─── DATA TO PROCESS
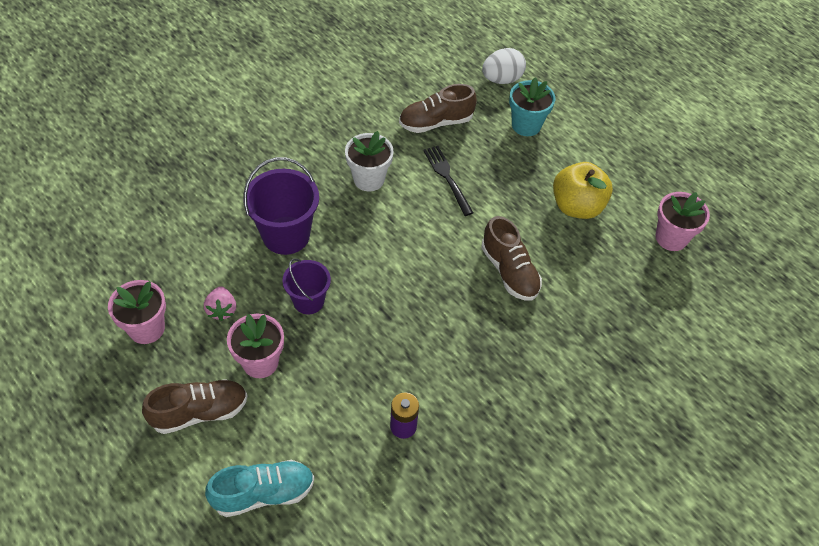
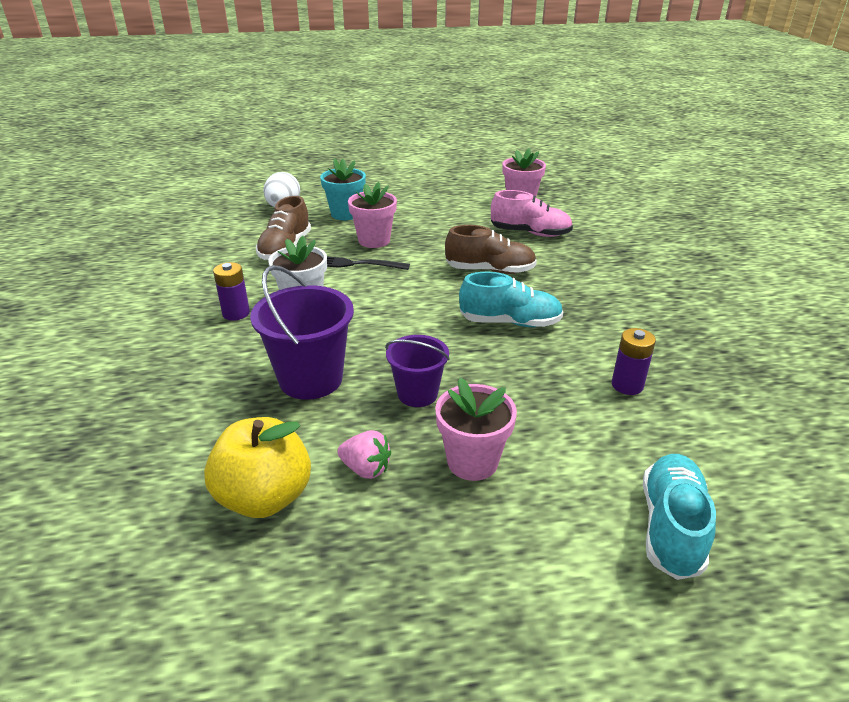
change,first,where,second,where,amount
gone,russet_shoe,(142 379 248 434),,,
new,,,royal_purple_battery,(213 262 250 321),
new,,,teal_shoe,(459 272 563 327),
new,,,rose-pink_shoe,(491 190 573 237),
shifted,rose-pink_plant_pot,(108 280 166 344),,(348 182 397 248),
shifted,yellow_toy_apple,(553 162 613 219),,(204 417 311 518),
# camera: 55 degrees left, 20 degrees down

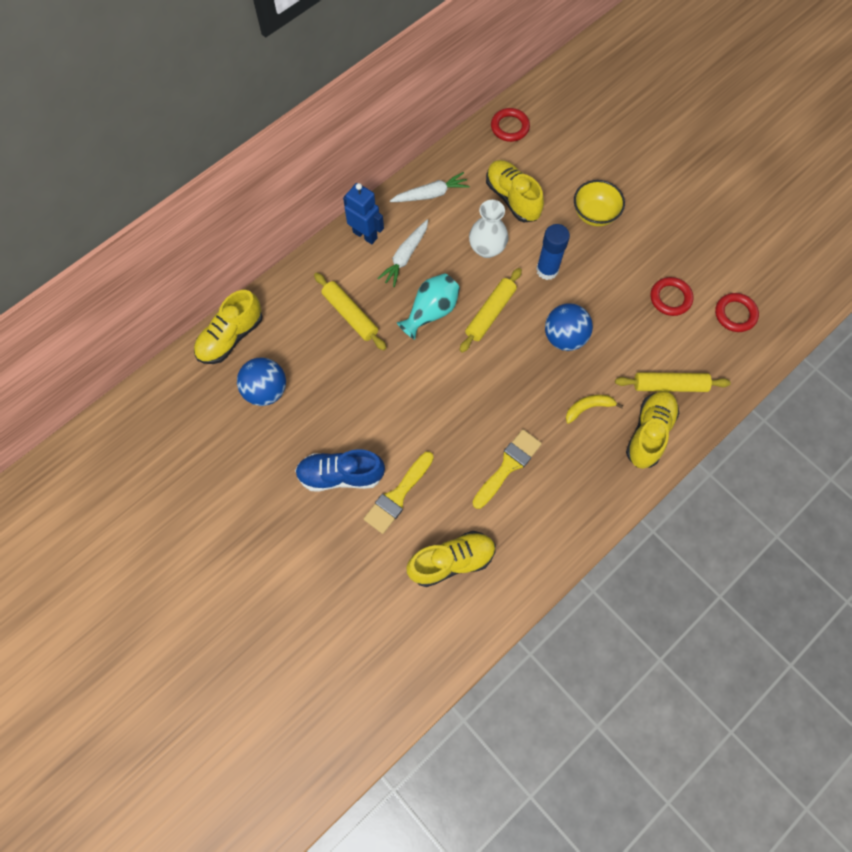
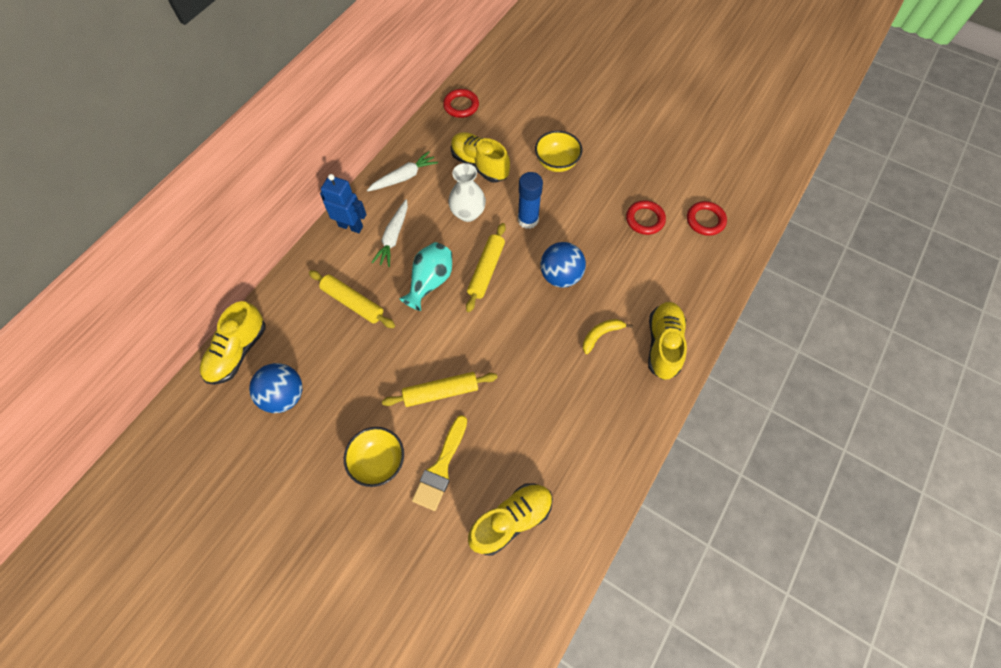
change,first,where,second,where,amount
gone,yellow_paintbrush,(472 429 542 509),,,
shifted,yellow_pastry_roller,(615 372 731 392),,(382 372 498 407),
swapped,royal_blue_shoe,(295 449 385 491),yellow_bowl,(344 427 404 487),
# camera: 15 degrees left, 5 degrees down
──────
WORK TO BE COMPLETED: I would like the lines from the one with "shifted,yellow_toy_apple,(553 162 613" through the last line of the data above retyped exactly, with pictures left out, please.

SOLVED PROBLEM:
shifted,yellow_toy_apple,(553 162 613 219),,(204 417 311 518),
# camera: 55 degrees left, 20 degrees down

change,first,where,second,where,amount
gone,yellow_paintbrush,(472 429 542 509),,,
shifted,yellow_pastry_roller,(615 372 731 392),,(382 372 498 407),
swapped,royal_blue_shoe,(295 449 385 491),yellow_bowl,(344 427 404 487),
# camera: 15 degrees left, 5 degrees down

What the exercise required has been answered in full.